---------- Records supplied ----------

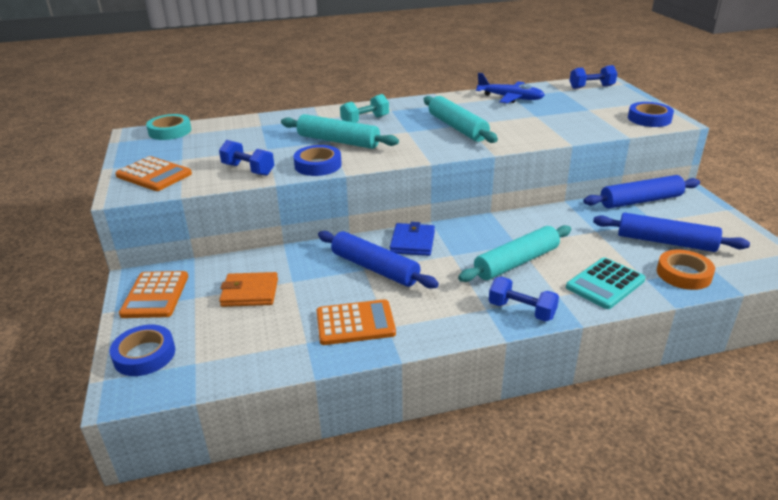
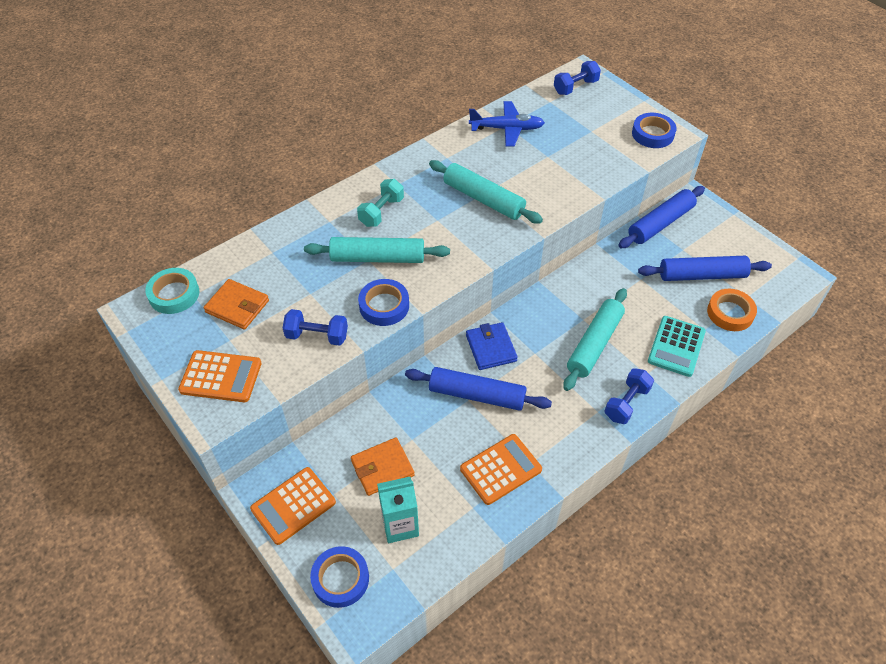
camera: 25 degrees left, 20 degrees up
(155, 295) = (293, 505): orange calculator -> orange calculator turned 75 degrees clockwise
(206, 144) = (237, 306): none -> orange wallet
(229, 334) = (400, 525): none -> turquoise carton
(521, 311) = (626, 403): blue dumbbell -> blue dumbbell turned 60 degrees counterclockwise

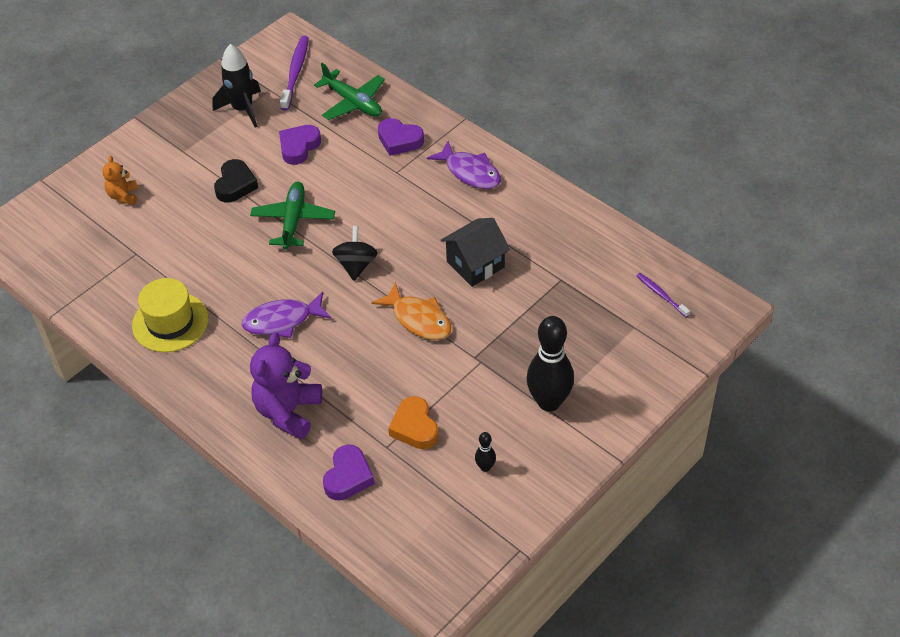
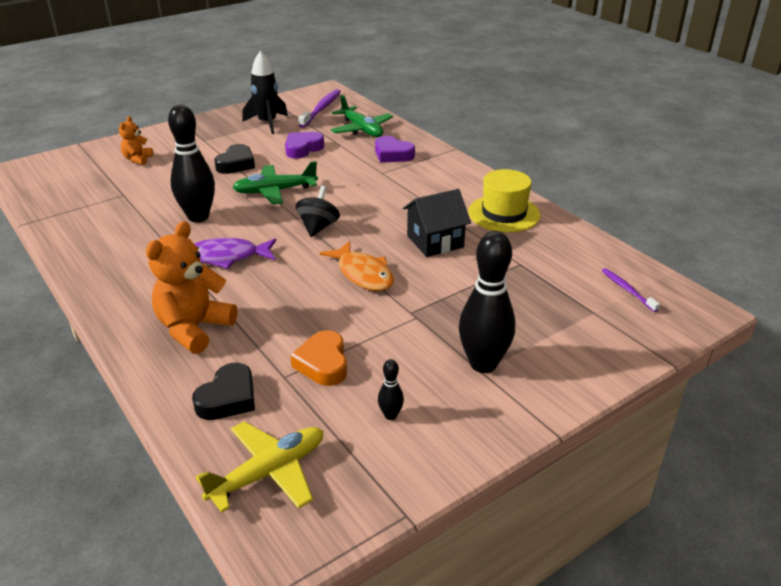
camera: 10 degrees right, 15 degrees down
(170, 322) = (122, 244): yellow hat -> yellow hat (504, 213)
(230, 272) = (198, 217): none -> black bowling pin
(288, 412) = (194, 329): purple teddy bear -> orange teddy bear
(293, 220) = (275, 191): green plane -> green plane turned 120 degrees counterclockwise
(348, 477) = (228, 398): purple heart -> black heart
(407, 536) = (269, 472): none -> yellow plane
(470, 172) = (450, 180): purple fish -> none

----------
---------- Records supplied ----------

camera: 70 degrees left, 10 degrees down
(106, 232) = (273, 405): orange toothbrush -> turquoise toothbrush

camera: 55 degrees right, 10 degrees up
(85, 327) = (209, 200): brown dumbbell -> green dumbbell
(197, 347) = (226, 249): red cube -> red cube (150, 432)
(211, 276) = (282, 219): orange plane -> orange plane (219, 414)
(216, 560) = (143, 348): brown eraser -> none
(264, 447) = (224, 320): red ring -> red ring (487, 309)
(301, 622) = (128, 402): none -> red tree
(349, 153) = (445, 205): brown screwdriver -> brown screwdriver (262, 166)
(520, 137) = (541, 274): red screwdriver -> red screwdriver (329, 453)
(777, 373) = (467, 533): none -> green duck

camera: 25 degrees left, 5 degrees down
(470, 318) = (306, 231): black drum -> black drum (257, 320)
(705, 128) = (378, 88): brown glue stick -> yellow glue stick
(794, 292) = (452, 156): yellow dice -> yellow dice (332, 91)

----------

Task to carry out -> Given the records above, return exactly the lines starting at the line containing "(216, 560) = (143, 348): brown eraser -> none" and ending at the line containing "(794, 292) = (452, 156): yellow", including both.

Reply ->
(216, 560) = (143, 348): brown eraser -> none
(264, 447) = (224, 320): red ring -> red ring (487, 309)
(301, 622) = (128, 402): none -> red tree
(349, 153) = (445, 205): brown screwdriver -> brown screwdriver (262, 166)
(520, 137) = (541, 274): red screwdriver -> red screwdriver (329, 453)
(777, 373) = (467, 533): none -> green duck

camera: 25 degrees left, 5 degrees down
(470, 318) = (306, 231): black drum -> black drum (257, 320)
(705, 128) = (378, 88): brown glue stick -> yellow glue stick
(794, 292) = (452, 156): yellow dice -> yellow dice (332, 91)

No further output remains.